Only the lines from the one with "C3: 2.2uF (plus" through the end of the data below belong in the answer, restated word for word, pictures excluded.

┄┄┄┄┄┄┄┄┄┄

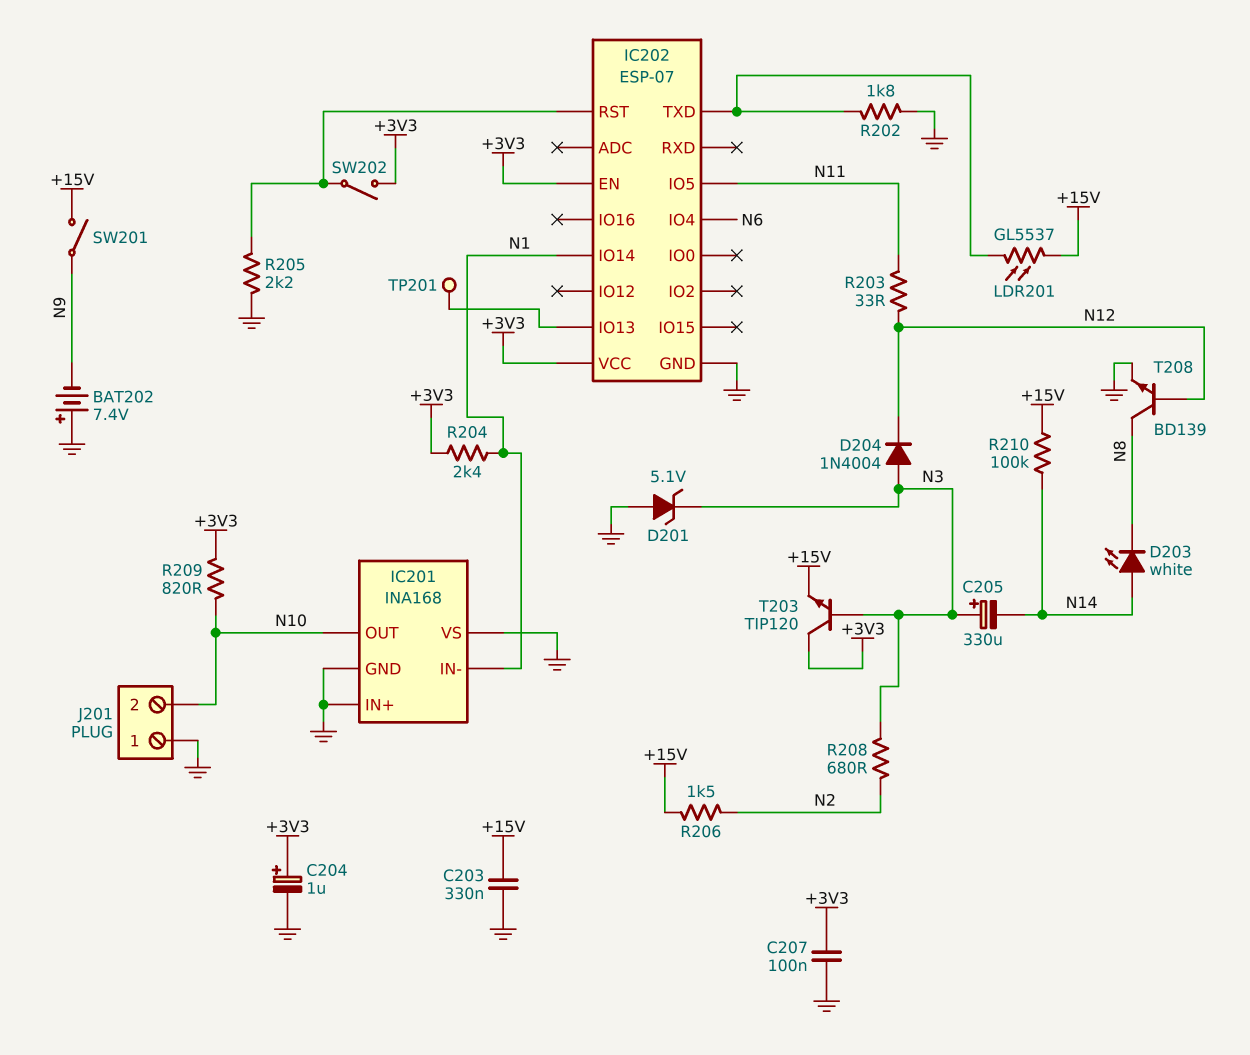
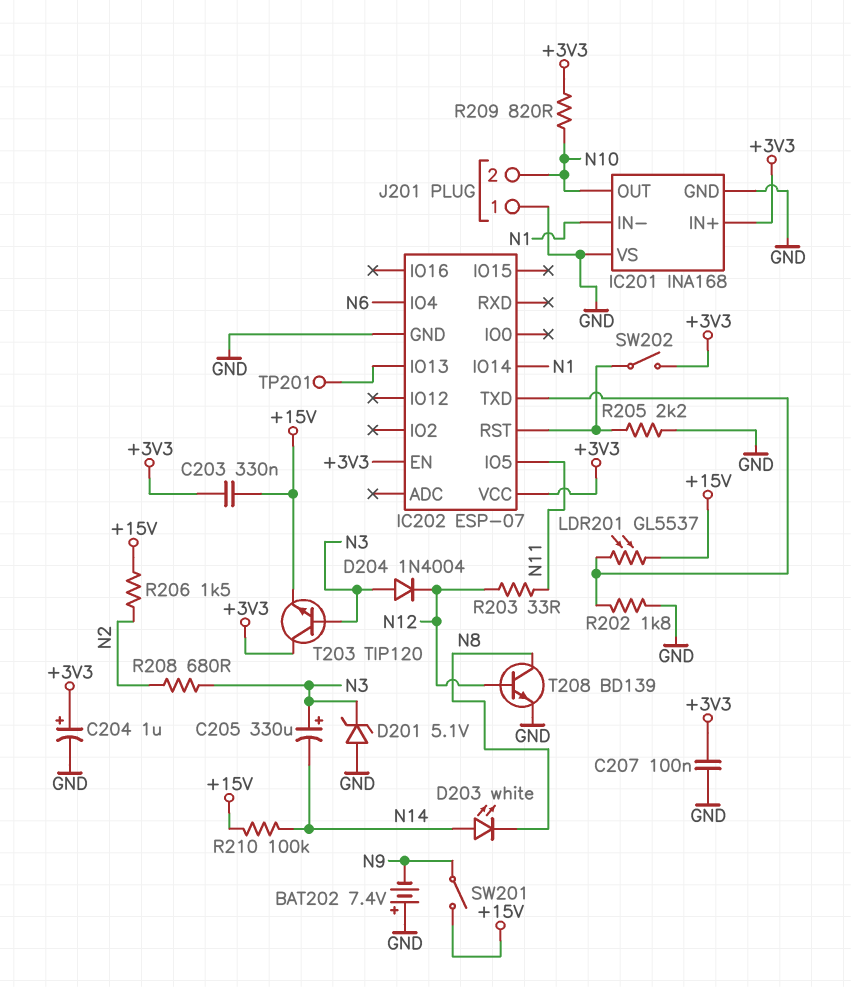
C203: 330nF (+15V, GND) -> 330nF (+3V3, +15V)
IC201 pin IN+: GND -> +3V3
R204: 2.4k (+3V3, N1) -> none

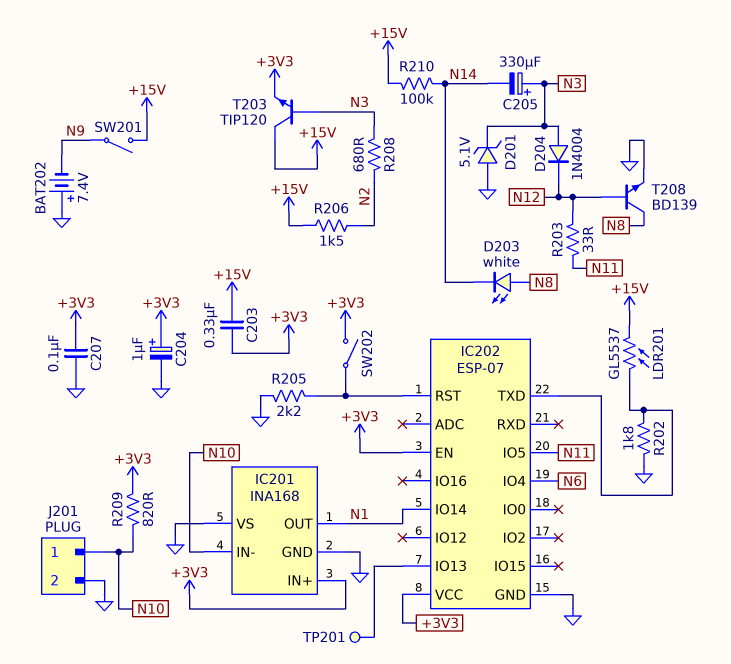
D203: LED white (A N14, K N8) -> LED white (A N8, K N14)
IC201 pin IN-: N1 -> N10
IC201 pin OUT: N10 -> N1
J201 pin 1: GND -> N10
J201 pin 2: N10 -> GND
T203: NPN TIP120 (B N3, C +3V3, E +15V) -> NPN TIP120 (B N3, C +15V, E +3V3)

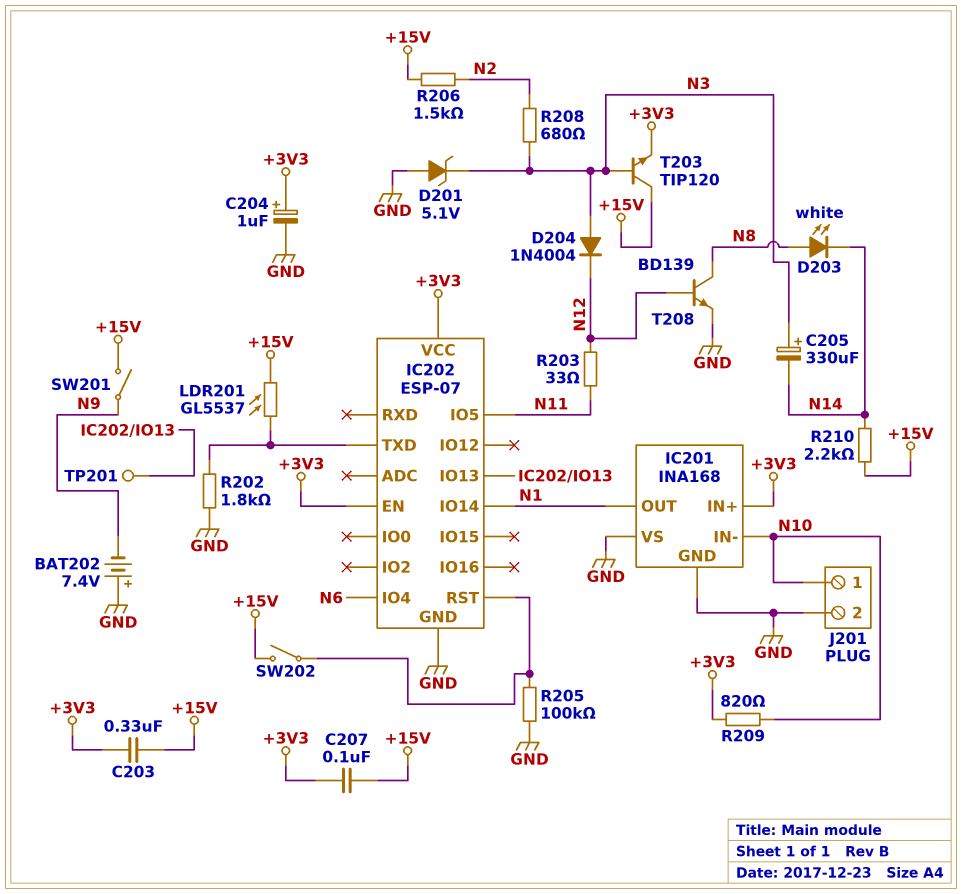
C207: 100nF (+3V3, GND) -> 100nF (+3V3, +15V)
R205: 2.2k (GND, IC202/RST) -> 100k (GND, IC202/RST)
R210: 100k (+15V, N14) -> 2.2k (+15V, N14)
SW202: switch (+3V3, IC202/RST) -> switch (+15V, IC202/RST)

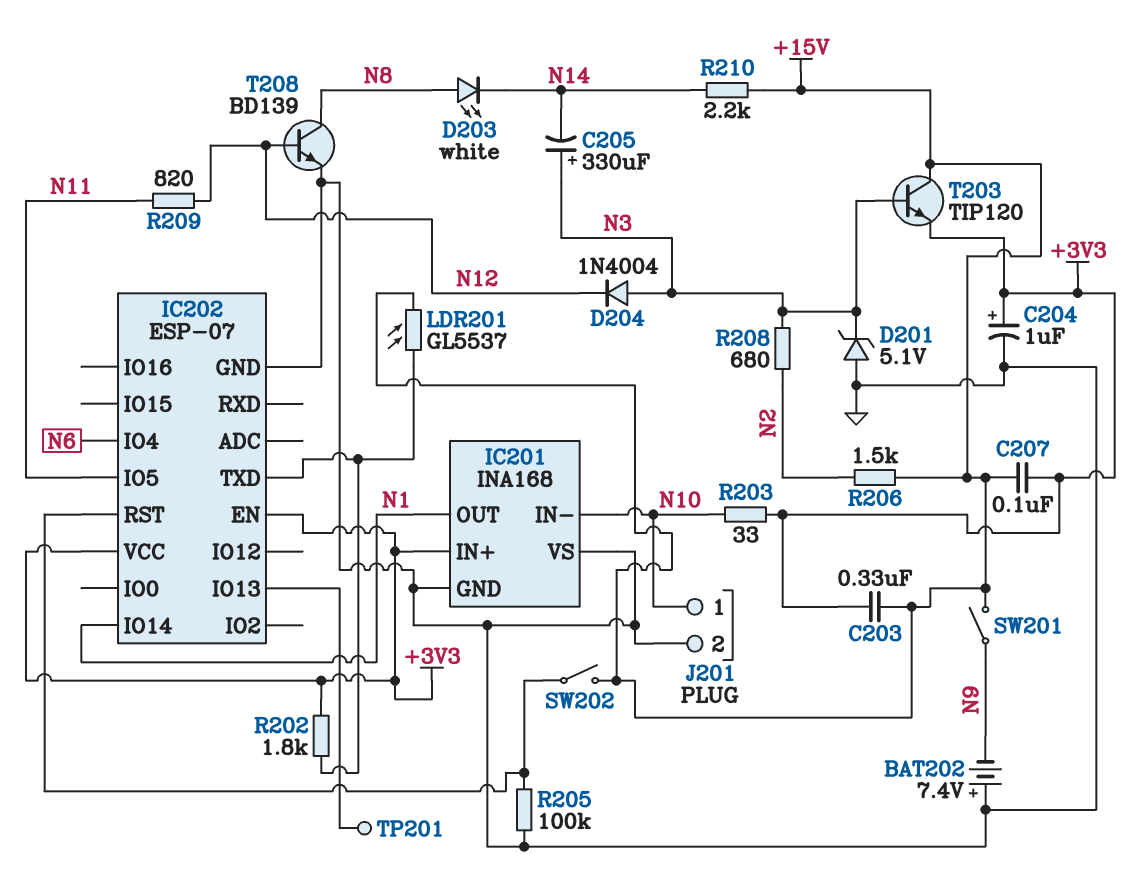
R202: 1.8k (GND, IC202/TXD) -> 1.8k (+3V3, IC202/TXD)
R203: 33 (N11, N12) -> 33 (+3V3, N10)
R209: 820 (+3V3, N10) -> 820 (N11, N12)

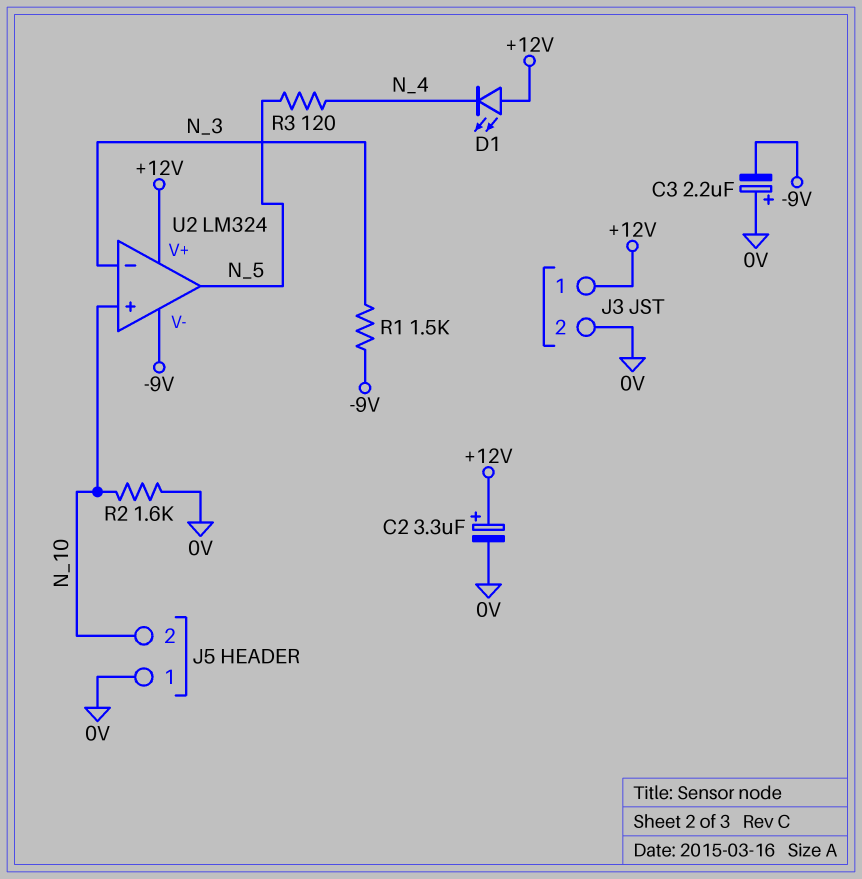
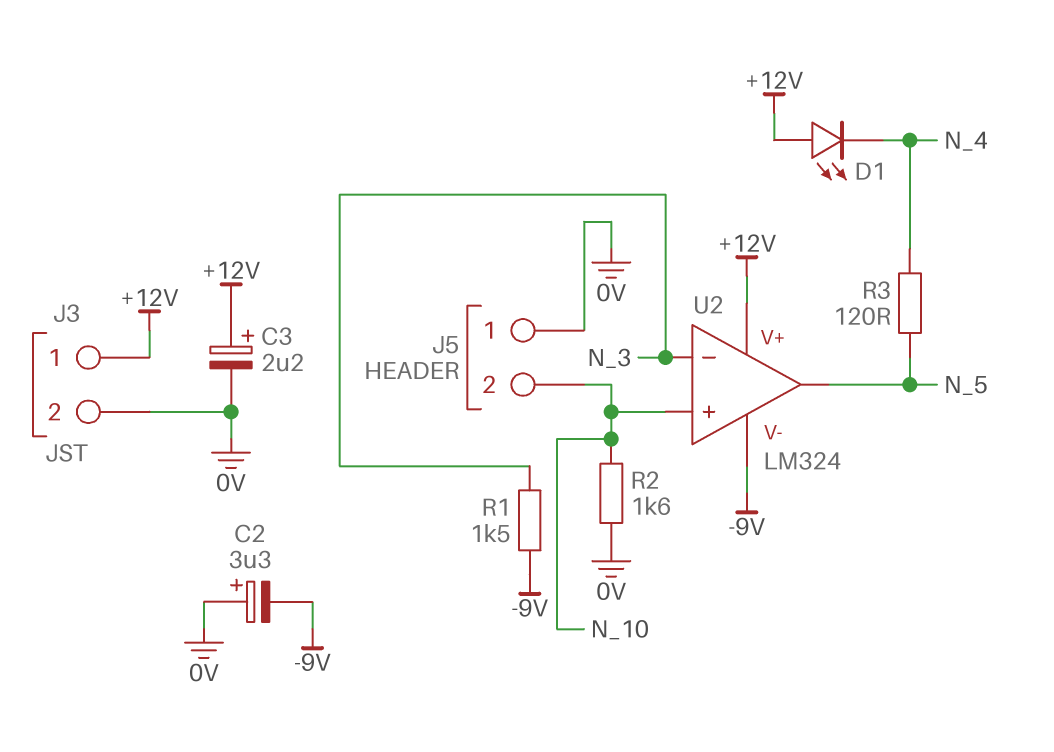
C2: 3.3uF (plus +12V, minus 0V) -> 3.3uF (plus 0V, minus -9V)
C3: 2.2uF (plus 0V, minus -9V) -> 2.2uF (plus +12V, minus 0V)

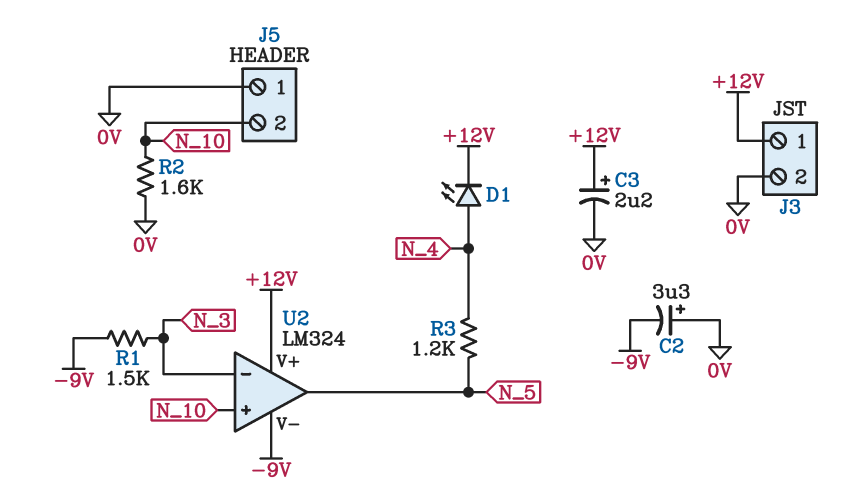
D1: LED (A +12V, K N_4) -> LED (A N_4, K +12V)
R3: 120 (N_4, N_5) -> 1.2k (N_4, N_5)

┄┄┄┄┄┄┄┄┄┄

→ TASK RESPONSE:
C3: 2.2uF (plus 0V, minus -9V) -> 2.2uF (plus +12V, minus 0V)

D1: LED (A +12V, K N_4) -> LED (A N_4, K +12V)
R3: 120 (N_4, N_5) -> 1.2k (N_4, N_5)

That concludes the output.